Pull out every line of the listing that contains the string "clef", matching case exactly.

[start of Extracted material]

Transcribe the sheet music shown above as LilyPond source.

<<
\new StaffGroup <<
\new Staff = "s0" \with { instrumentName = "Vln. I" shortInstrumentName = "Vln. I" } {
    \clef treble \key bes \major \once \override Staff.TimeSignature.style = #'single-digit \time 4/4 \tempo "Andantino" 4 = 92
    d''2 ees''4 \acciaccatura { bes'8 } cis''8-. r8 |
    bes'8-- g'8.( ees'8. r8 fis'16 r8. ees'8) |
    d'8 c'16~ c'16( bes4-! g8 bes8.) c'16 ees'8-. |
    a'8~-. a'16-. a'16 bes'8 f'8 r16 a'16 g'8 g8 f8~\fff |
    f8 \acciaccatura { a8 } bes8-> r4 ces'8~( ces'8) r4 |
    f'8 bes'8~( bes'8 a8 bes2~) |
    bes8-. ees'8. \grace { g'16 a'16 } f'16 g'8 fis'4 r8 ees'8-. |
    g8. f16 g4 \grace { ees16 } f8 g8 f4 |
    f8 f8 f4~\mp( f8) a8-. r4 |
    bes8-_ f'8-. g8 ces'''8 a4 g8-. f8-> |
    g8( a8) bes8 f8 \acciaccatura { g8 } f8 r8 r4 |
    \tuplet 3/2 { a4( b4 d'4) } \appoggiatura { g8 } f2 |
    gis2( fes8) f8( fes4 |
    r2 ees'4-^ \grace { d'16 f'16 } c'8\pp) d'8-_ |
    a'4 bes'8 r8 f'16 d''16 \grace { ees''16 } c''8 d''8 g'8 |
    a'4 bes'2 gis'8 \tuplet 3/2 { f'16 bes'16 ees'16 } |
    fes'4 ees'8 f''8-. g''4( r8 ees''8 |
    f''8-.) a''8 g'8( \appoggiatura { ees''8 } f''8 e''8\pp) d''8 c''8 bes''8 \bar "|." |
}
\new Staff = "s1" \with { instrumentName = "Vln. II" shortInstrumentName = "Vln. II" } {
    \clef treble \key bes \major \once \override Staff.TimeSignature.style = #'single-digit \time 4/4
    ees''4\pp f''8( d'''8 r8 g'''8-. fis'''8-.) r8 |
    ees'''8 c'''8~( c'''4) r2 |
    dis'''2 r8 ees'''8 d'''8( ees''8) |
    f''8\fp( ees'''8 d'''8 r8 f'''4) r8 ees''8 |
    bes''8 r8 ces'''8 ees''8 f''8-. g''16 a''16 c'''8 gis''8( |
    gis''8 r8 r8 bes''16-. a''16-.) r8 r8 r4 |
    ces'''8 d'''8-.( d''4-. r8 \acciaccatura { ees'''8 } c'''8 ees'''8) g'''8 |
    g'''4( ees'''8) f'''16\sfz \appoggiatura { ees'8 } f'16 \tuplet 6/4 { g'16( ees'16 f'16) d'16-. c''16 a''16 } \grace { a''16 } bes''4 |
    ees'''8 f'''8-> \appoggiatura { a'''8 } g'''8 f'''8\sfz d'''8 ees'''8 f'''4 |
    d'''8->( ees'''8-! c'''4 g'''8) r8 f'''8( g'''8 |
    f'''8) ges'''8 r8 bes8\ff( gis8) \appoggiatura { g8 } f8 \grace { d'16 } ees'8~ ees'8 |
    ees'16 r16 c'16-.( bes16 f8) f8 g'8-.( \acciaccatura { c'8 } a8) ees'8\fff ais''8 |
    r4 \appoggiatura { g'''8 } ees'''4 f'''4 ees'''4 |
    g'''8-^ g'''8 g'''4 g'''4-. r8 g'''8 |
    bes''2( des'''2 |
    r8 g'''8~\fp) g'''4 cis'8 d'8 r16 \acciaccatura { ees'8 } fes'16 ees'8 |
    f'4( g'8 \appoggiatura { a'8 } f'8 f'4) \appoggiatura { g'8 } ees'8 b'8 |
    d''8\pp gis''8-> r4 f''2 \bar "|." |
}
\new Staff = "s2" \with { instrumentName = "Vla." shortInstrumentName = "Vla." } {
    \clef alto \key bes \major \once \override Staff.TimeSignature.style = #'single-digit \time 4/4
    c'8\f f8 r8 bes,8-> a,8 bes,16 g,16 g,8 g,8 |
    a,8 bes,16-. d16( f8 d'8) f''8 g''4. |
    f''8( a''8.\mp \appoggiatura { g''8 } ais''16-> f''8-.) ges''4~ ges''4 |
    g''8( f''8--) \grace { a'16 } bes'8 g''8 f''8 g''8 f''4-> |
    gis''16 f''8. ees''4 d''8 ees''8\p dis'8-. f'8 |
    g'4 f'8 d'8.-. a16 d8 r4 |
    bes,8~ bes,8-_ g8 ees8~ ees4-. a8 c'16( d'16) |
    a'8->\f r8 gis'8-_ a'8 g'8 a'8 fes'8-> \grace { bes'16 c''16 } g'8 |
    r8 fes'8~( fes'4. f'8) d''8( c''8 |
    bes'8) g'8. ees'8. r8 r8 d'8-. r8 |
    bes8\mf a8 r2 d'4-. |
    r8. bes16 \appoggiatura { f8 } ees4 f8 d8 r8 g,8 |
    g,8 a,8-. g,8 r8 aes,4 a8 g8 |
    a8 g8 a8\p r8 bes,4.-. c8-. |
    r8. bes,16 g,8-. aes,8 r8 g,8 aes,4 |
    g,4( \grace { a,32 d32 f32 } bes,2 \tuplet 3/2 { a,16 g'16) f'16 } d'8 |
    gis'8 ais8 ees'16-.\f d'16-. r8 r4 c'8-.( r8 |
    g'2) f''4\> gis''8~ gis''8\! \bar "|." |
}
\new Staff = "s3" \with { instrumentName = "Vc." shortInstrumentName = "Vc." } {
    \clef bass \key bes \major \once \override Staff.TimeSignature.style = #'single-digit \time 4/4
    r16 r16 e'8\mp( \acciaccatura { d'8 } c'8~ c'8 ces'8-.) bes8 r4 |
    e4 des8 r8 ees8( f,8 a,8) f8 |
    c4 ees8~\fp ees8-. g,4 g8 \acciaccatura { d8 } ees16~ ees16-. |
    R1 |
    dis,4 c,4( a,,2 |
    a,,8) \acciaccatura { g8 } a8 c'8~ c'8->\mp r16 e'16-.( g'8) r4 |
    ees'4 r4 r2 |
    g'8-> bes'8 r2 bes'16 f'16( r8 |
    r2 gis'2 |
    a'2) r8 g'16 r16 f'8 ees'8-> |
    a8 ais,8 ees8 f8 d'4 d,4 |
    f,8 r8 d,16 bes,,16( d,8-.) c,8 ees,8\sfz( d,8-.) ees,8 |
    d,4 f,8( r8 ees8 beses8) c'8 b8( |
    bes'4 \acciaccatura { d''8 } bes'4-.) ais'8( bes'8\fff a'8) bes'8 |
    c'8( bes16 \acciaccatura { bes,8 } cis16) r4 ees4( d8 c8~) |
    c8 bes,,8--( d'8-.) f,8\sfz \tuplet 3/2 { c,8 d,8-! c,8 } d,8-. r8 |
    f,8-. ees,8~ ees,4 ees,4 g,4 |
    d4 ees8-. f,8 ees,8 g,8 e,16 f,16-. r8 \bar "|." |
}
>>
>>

[end of Extracted material]

Output of the task —
    \clef treble \key bes \major \once \override Staff.TimeSignature.style = #'single-digit \time 4/4 \tempo "Andantino" 4 = 92
    \clef treble \key bes \major \once \override Staff.TimeSignature.style = #'single-digit \time 4/4
    \clef alto \key bes \major \once \override Staff.TimeSignature.style = #'single-digit \time 4/4
    \clef bass \key bes \major \once \override Staff.TimeSignature.style = #'single-digit \time 4/4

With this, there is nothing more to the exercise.